Segment Start: THE DATA

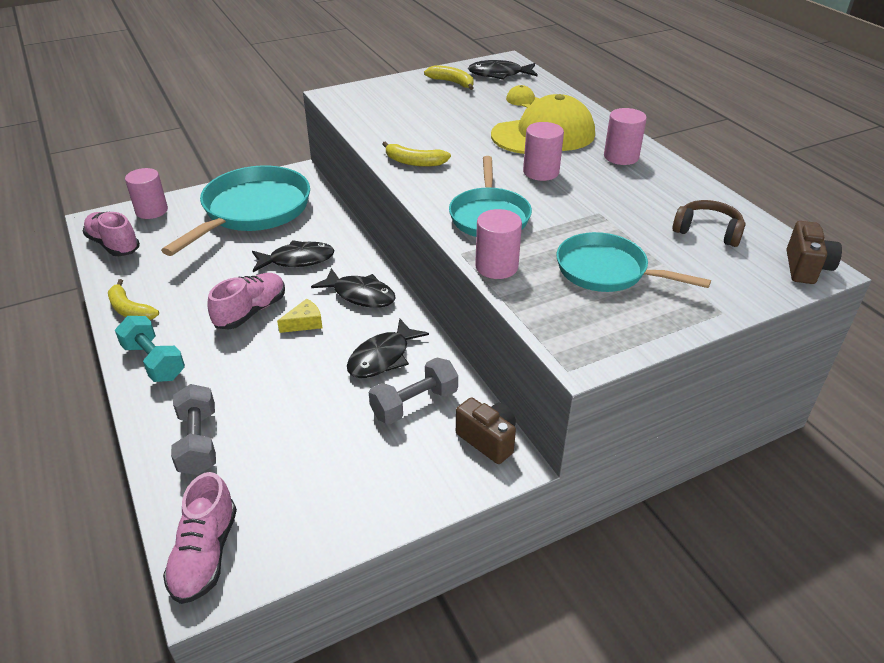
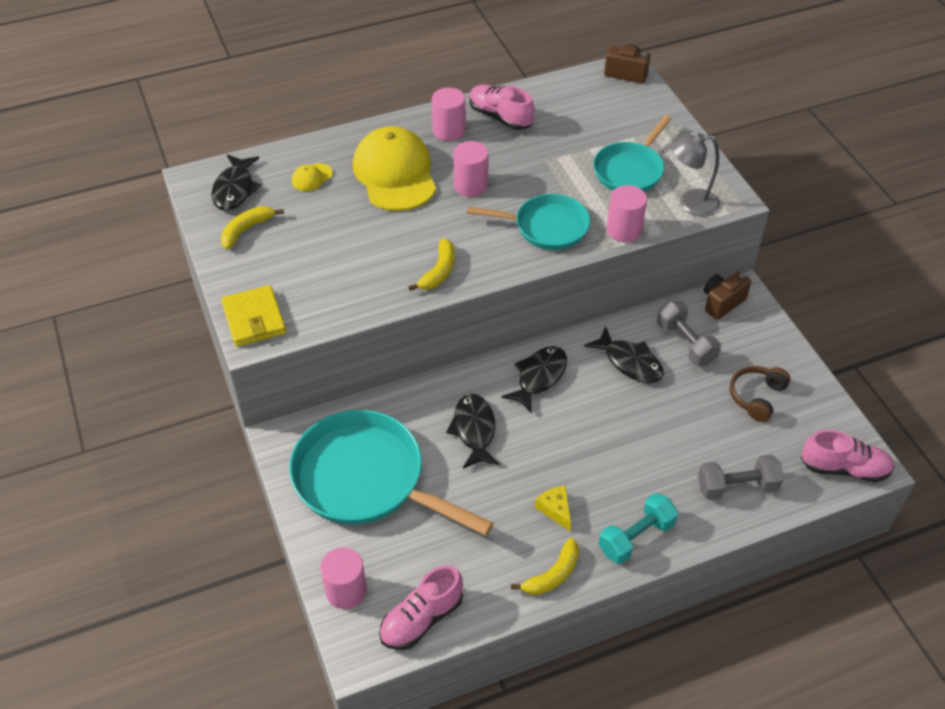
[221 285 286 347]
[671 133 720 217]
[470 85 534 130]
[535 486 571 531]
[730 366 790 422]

Segment End: THE DATA

Output every entry above exactly as written, but omit the pictures.

* [RESPONSE]
[221 285 286 347]
[671 133 720 217]
[470 85 534 130]
[535 486 571 531]
[730 366 790 422]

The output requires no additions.